[Element and text location data]

-- START --

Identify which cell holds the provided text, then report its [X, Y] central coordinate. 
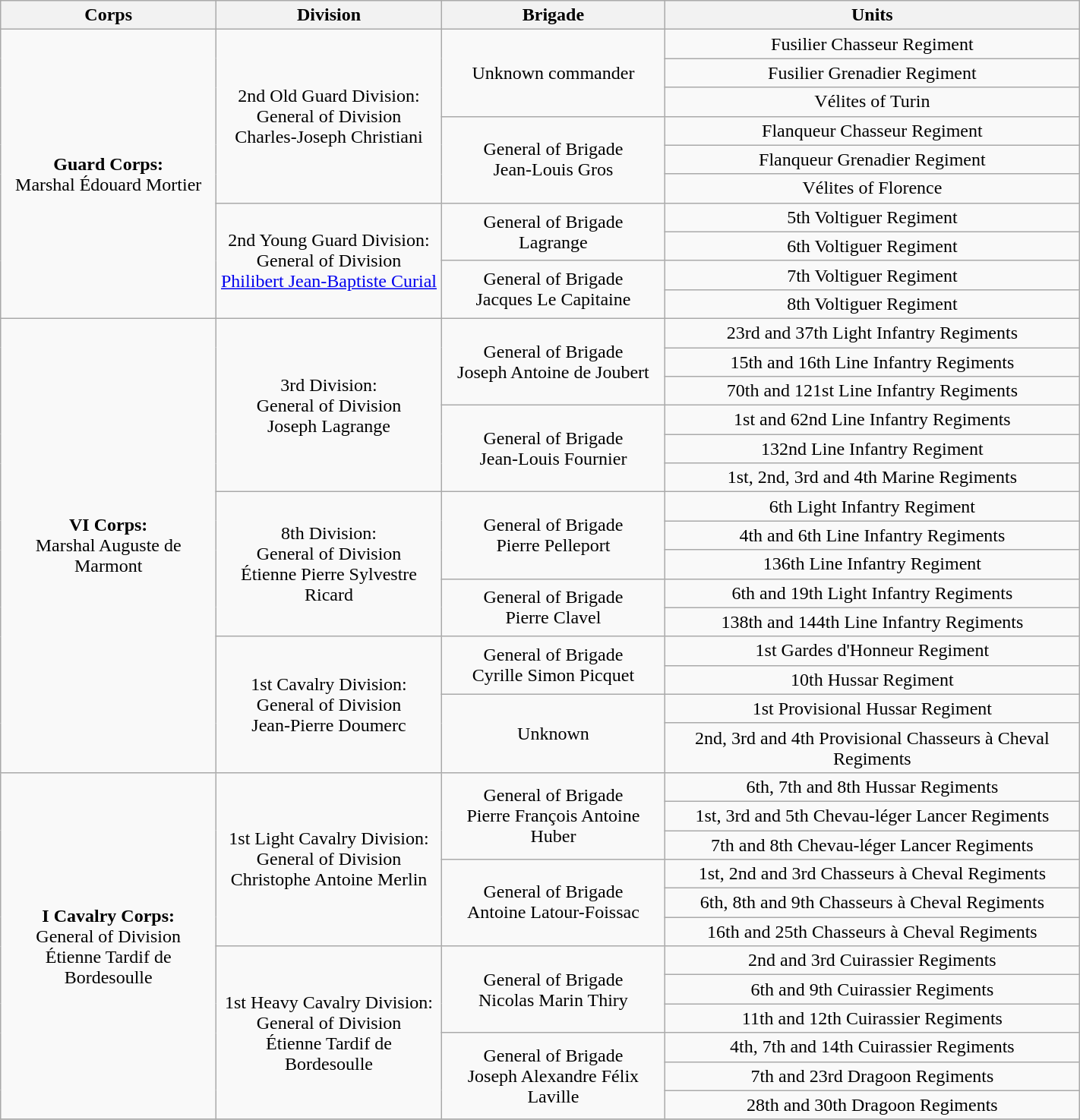
1st, 2nd and 3rd Chasseurs à Cheval Regiments [872, 874]
70th and 121st Line Infantry Regiments [872, 391]
1st Light Cavalry Division:General of DivisionChristophe Antoine Merlin [330, 859]
2nd Old Guard Division:General of DivisionCharles-Joseph Christiani [330, 116]
1st Provisional Hussar Regiment [872, 709]
138th and 144th Line Infantry Regiments [872, 622]
1st Heavy Cavalry Division:General of DivisionÉtienne Tardif de Bordesoulle [330, 1033]
General of BrigadeLagrange [553, 232]
Fusilier Chasseur Regiment [872, 44]
132nd Line Infantry Regiment [872, 449]
6th, 8th and 9th Chasseurs à Cheval Regiments [872, 903]
6th Light Infantry Regiment [872, 507]
Unknown commander [553, 73]
16th and 25th Chasseurs à Cheval Regiments [872, 932]
Vélites of Turin [872, 102]
2nd Young Guard Division:General of DivisionPhilibert Jean-Baptiste Curial [330, 261]
1st Cavalry Division:General of DivisionJean-Pierre Doumerc [330, 705]
10th Hussar Regiment [872, 680]
Fusilier Grenadier Regiment [872, 73]
General of BrigadeJacques Le Capitaine [553, 289]
Division [330, 15]
I Cavalry Corps:General of DivisionÉtienne Tardif de Bordesoulle [109, 946]
11th and 12th Cuirassier Regiments [872, 1018]
Vélites of Florence [872, 188]
General of BrigadeCyrille Simon Picquet [553, 665]
3rd Division:General of DivisionJoseph Lagrange [330, 405]
6th, 7th and 8th Hussar Regiments [872, 787]
8th Voltiguer Regiment [872, 304]
Corps [109, 15]
1st, 3rd and 5th Chevau-léger Lancer Regiments [872, 816]
Brigade [553, 15]
Flanqueur Grenadier Regiment [872, 159]
28th and 30th Dragoon Regiments [872, 1105]
7th Voltiguer Regiment [872, 275]
Flanqueur Chasseur Regiment [872, 131]
5th Voltiguer Regiment [872, 217]
General of BrigadeJean-Louis Gros [553, 159]
136th Line Infantry Regiment [872, 564]
7th and 23rd Dragoon Regiments [872, 1076]
General of BrigadeJean-Louis Fournier [553, 449]
General of BrigadeJoseph Antoine de Joubert [553, 362]
8th Division:General of DivisionÉtienne Pierre Sylvestre Ricard [330, 564]
Unknown [553, 734]
1st Gardes d'Honneur Regiment [872, 651]
VI Corps:Marshal Auguste de Marmont [109, 545]
1st and 62nd Line Infantry Regiments [872, 420]
7th and 8th Chevau-léger Lancer Regiments [872, 845]
23rd and 37th Light Infantry Regiments [872, 333]
General of BrigadeJoseph Alexandre Félix Laville [553, 1076]
4th, 7th and 14th Cuirassier Regiments [872, 1047]
6th Voltiguer Regiment [872, 246]
General of BrigadePierre Pelleport [553, 535]
Guard Corps:Marshal Édouard Mortier [109, 175]
2nd, 3rd and 4th Provisional Chasseurs à Cheval Regiments [872, 747]
15th and 16th Line Infantry Regiments [872, 362]
General of BrigadePierre Clavel [553, 608]
Units [872, 15]
General of BrigadePierre François Antoine Huber [553, 816]
General of BrigadeAntoine Latour-Foissac [553, 903]
2nd and 3rd Cuirassier Regiments [872, 961]
6th and 9th Cuirassier Regiments [872, 990]
General of BrigadeNicolas Marin Thiry [553, 990]
1st, 2nd, 3rd and 4th Marine Regiments [872, 478]
6th and 19th Light Infantry Regiments [872, 593]
4th and 6th Line Infantry Regiments [872, 535]
Return the [x, y] coordinate for the center point of the cell that contains the specified text.  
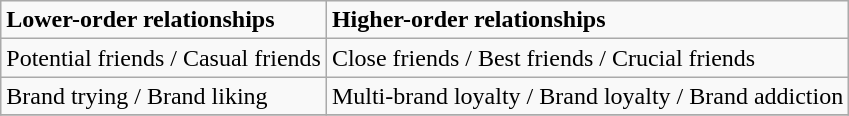
Potential friends / Casual friends [164, 58]
Higher-order relationships [587, 20]
Lower-order relationships [164, 20]
Multi-brand loyalty / Brand loyalty / Brand addiction [587, 96]
Close friends / Best friends / Crucial friends [587, 58]
Brand trying / Brand liking [164, 96]
Search for the cell housing the specified text and yield its (x, y) center coordinate. 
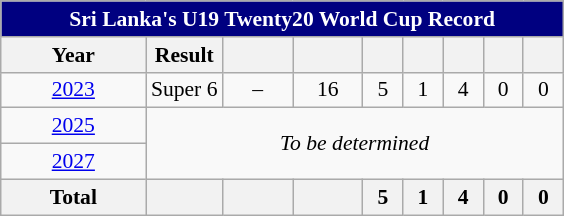
Super 6 (184, 90)
Result (184, 55)
– (258, 90)
To be determined (355, 144)
Total (74, 197)
Year (74, 55)
16 (328, 90)
2025 (74, 126)
2027 (74, 162)
Sri Lanka's U19 Twenty20 World Cup Record (282, 19)
2023 (74, 90)
Locate the cell with the specified text and output its (X, Y) center coordinate. 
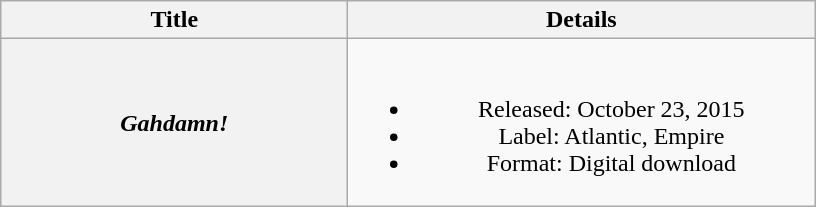
Details (582, 20)
Title (174, 20)
Gahdamn! (174, 122)
Released: October 23, 2015Label: Atlantic, EmpireFormat: Digital download (582, 122)
Find where the given text appears and provide that cell's center as [x, y] coordinate. 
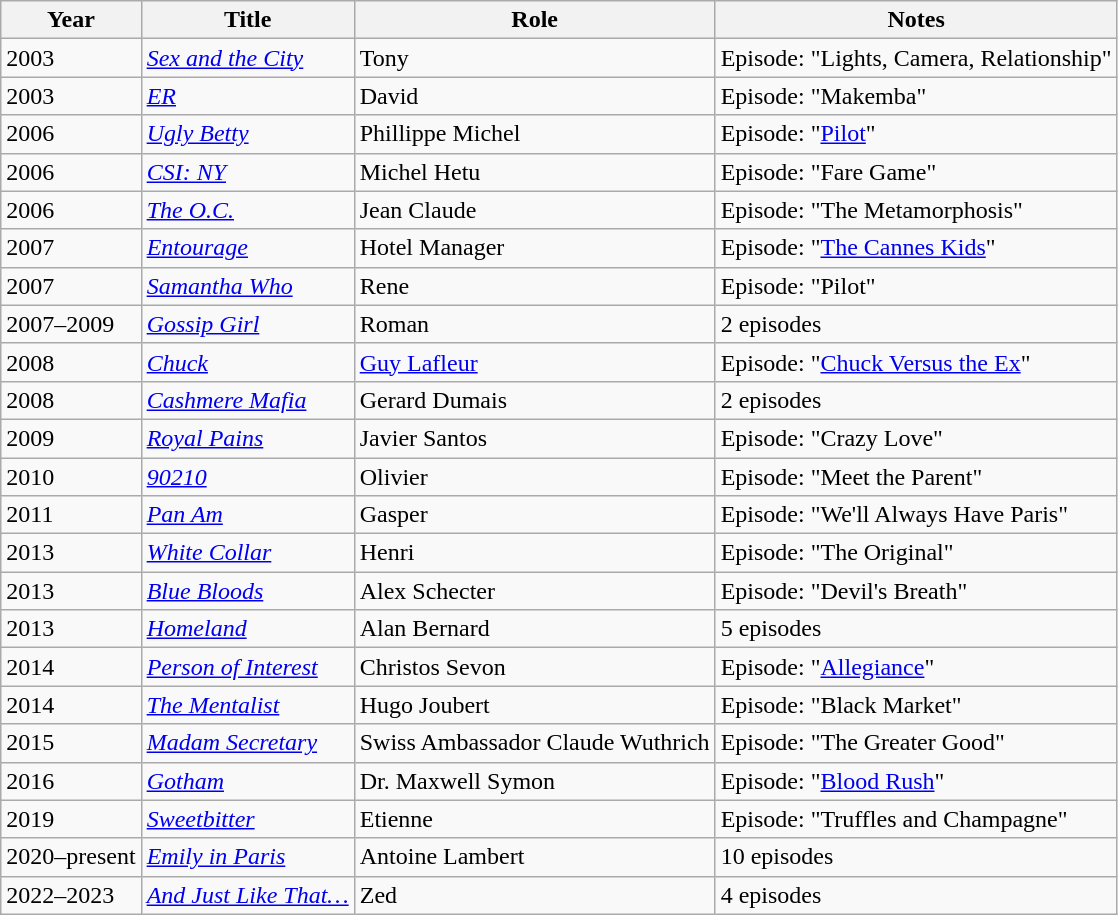
Tony [534, 58]
Episode: "Fare Game" [916, 172]
Dr. Maxwell Symon [534, 781]
Hotel Manager [534, 248]
Gerard Dumais [534, 400]
Gossip Girl [248, 324]
Gasper [534, 515]
Gotham [248, 781]
Person of Interest [248, 667]
2022–2023 [71, 895]
Roman [534, 324]
Episode: "Black Market" [916, 705]
Chuck [248, 362]
Sweetbitter [248, 819]
Javier Santos [534, 438]
Hugo Joubert [534, 705]
10 episodes [916, 857]
Christos Sevon [534, 667]
Role [534, 20]
Guy Lafleur [534, 362]
Antoine Lambert [534, 857]
White Collar [248, 553]
Jean Claude [534, 210]
Emily in Paris [248, 857]
Episode: "Makemba" [916, 96]
The O.C. [248, 210]
Henri [534, 553]
Episode: "The Metamorphosis" [916, 210]
Episode: "Crazy Love" [916, 438]
Title [248, 20]
Swiss Ambassador Claude Wuthrich [534, 743]
Episode: "Lights, Camera, Relationship" [916, 58]
Episode: "Allegiance" [916, 667]
Sex and the City [248, 58]
Episode: "We'll Always Have Paris" [916, 515]
2009 [71, 438]
Cashmere Mafia [248, 400]
The Mentalist [248, 705]
2020–present [71, 857]
4 episodes [916, 895]
Episode: "The Greater Good" [916, 743]
2015 [71, 743]
Pan Am [248, 515]
Entourage [248, 248]
2010 [71, 477]
Rene [534, 286]
Episode: "Blood Rush" [916, 781]
Samantha Who [248, 286]
David [534, 96]
ER [248, 96]
And Just Like That… [248, 895]
Madam Secretary [248, 743]
2011 [71, 515]
Notes [916, 20]
Year [71, 20]
Episode: "Chuck Versus the Ex" [916, 362]
Alan Bernard [534, 629]
Episode: "The Original" [916, 553]
Episode: "Meet the Parent" [916, 477]
Royal Pains [248, 438]
CSI: NY [248, 172]
Episode: "Truffles and Champagne" [916, 819]
2019 [71, 819]
2007–2009 [71, 324]
Episode: "The Cannes Kids" [916, 248]
Alex Schecter [534, 591]
Ugly Betty [248, 134]
Blue Bloods [248, 591]
5 episodes [916, 629]
Episode: "Devil's Breath" [916, 591]
Michel Hetu [534, 172]
Zed [534, 895]
Phillippe Michel [534, 134]
90210 [248, 477]
Etienne [534, 819]
2016 [71, 781]
Homeland [248, 629]
Olivier [534, 477]
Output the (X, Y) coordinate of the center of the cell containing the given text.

-- END --

Extract every line of text from the material above and reproduce it verbatim, leaving the pictures out of your answer.

Identify which cell holds the provided text, then report its [X, Y] central coordinate. 
1st, 2nd and 3rd Chasseurs à Cheval Regiments [872, 874]
70th and 121st Line Infantry Regiments [872, 391]
1st Light Cavalry Division:General of DivisionChristophe Antoine Merlin [330, 859]
2nd Old Guard Division:General of DivisionCharles-Joseph Christiani [330, 116]
1st Provisional Hussar Regiment [872, 709]
138th and 144th Line Infantry Regiments [872, 622]
1st Heavy Cavalry Division:General of DivisionÉtienne Tardif de Bordesoulle [330, 1033]
General of BrigadeLagrange [553, 232]
Fusilier Chasseur Regiment [872, 44]
132nd Line Infantry Regiment [872, 449]
6th, 8th and 9th Chasseurs à Cheval Regiments [872, 903]
6th Light Infantry Regiment [872, 507]
Unknown commander [553, 73]
16th and 25th Chasseurs à Cheval Regiments [872, 932]
Vélites of Turin [872, 102]
2nd Young Guard Division:General of DivisionPhilibert Jean-Baptiste Curial [330, 261]
1st Cavalry Division:General of DivisionJean-Pierre Doumerc [330, 705]
10th Hussar Regiment [872, 680]
Fusilier Grenadier Regiment [872, 73]
General of BrigadeJacques Le Capitaine [553, 289]
Division [330, 15]
I Cavalry Corps:General of DivisionÉtienne Tardif de Bordesoulle [109, 946]
11th and 12th Cuirassier Regiments [872, 1018]
Vélites of Florence [872, 188]
General of BrigadeCyrille Simon Picquet [553, 665]
3rd Division:General of DivisionJoseph Lagrange [330, 405]
6th, 7th and 8th Hussar Regiments [872, 787]
8th Voltiguer Regiment [872, 304]
Corps [109, 15]
1st, 3rd and 5th Chevau-léger Lancer Regiments [872, 816]
Brigade [553, 15]
Flanqueur Grenadier Regiment [872, 159]
28th and 30th Dragoon Regiments [872, 1105]
7th Voltiguer Regiment [872, 275]
Flanqueur Chasseur Regiment [872, 131]
5th Voltiguer Regiment [872, 217]
General of BrigadeJean-Louis Gros [553, 159]
136th Line Infantry Regiment [872, 564]
7th and 23rd Dragoon Regiments [872, 1076]
General of BrigadeJean-Louis Fournier [553, 449]
General of BrigadeJoseph Antoine de Joubert [553, 362]
8th Division:General of DivisionÉtienne Pierre Sylvestre Ricard [330, 564]
Unknown [553, 734]
1st Gardes d'Honneur Regiment [872, 651]
VI Corps:Marshal Auguste de Marmont [109, 545]
1st and 62nd Line Infantry Regiments [872, 420]
7th and 8th Chevau-léger Lancer Regiments [872, 845]
23rd and 37th Light Infantry Regiments [872, 333]
General of BrigadeJoseph Alexandre Félix Laville [553, 1076]
4th, 7th and 14th Cuirassier Regiments [872, 1047]
6th Voltiguer Regiment [872, 246]
General of BrigadePierre Pelleport [553, 535]
Guard Corps:Marshal Édouard Mortier [109, 175]
2nd, 3rd and 4th Provisional Chasseurs à Cheval Regiments [872, 747]
15th and 16th Line Infantry Regiments [872, 362]
General of BrigadePierre Clavel [553, 608]
Units [872, 15]
General of BrigadePierre François Antoine Huber [553, 816]
General of BrigadeAntoine Latour-Foissac [553, 903]
2nd and 3rd Cuirassier Regiments [872, 961]
6th and 9th Cuirassier Regiments [872, 990]
General of BrigadeNicolas Marin Thiry [553, 990]
1st, 2nd, 3rd and 4th Marine Regiments [872, 478]
6th and 19th Light Infantry Regiments [872, 593]
4th and 6th Line Infantry Regiments [872, 535]
Return the [x, y] coordinate for the center point of the cell that contains the specified text.  
Potential friends / Casual friends [164, 58]
Higher-order relationships [587, 20]
Lower-order relationships [164, 20]
Multi-brand loyalty / Brand loyalty / Brand addiction [587, 96]
Close friends / Best friends / Crucial friends [587, 58]
Brand trying / Brand liking [164, 96]
Search for the cell housing the specified text and yield its (x, y) center coordinate. 
Super 6 (184, 90)
Result (184, 55)
– (258, 90)
To be determined (355, 144)
Total (74, 197)
Year (74, 55)
16 (328, 90)
2025 (74, 126)
2027 (74, 162)
Sri Lanka's U19 Twenty20 World Cup Record (282, 19)
2023 (74, 90)
Locate the cell with the specified text and output its (X, Y) center coordinate. 
Details (582, 20)
Title (174, 20)
Gahdamn! (174, 122)
Released: October 23, 2015Label: Atlantic, EmpireFormat: Digital download (582, 122)
Find where the given text appears and provide that cell's center as [x, y] coordinate. 
Tony [534, 58]
Episode: "Fare Game" [916, 172]
Dr. Maxwell Symon [534, 781]
Hotel Manager [534, 248]
Gerard Dumais [534, 400]
Gossip Girl [248, 324]
Gasper [534, 515]
Gotham [248, 781]
Person of Interest [248, 667]
2022–2023 [71, 895]
Roman [534, 324]
Episode: "Black Market" [916, 705]
Chuck [248, 362]
Sweetbitter [248, 819]
Javier Santos [534, 438]
Hugo Joubert [534, 705]
10 episodes [916, 857]
Christos Sevon [534, 667]
Role [534, 20]
Guy Lafleur [534, 362]
Antoine Lambert [534, 857]
White Collar [248, 553]
Jean Claude [534, 210]
Emily in Paris [248, 857]
Episode: "Makemba" [916, 96]
The O.C. [248, 210]
Henri [534, 553]
Episode: "The Metamorphosis" [916, 210]
Episode: "Crazy Love" [916, 438]
Title [248, 20]
Swiss Ambassador Claude Wuthrich [534, 743]
Episode: "Lights, Camera, Relationship" [916, 58]
Episode: "Allegiance" [916, 667]
Sex and the City [248, 58]
Episode: "We'll Always Have Paris" [916, 515]
2009 [71, 438]
Cashmere Mafia [248, 400]
The Mentalist [248, 705]
2020–present [71, 857]
4 episodes [916, 895]
Episode: "The Greater Good" [916, 743]
2015 [71, 743]
Pan Am [248, 515]
Entourage [248, 248]
2010 [71, 477]
Rene [534, 286]
Episode: "Blood Rush" [916, 781]
Samantha Who [248, 286]
David [534, 96]
ER [248, 96]
And Just Like That… [248, 895]
Madam Secretary [248, 743]
2011 [71, 515]
Notes [916, 20]
Year [71, 20]
Episode: "Chuck Versus the Ex" [916, 362]
Alan Bernard [534, 629]
Episode: "The Original" [916, 553]
Episode: "Meet the Parent" [916, 477]
Royal Pains [248, 438]
CSI: NY [248, 172]
Episode: "Truffles and Champagne" [916, 819]
2019 [71, 819]
2007–2009 [71, 324]
Episode: "The Cannes Kids" [916, 248]
Alex Schecter [534, 591]
Ugly Betty [248, 134]
Blue Bloods [248, 591]
5 episodes [916, 629]
Episode: "Devil's Breath" [916, 591]
Michel Hetu [534, 172]
Zed [534, 895]
Phillippe Michel [534, 134]
90210 [248, 477]
Etienne [534, 819]
2016 [71, 781]
Homeland [248, 629]
Olivier [534, 477]
Output the (X, Y) coordinate of the center of the cell containing the given text.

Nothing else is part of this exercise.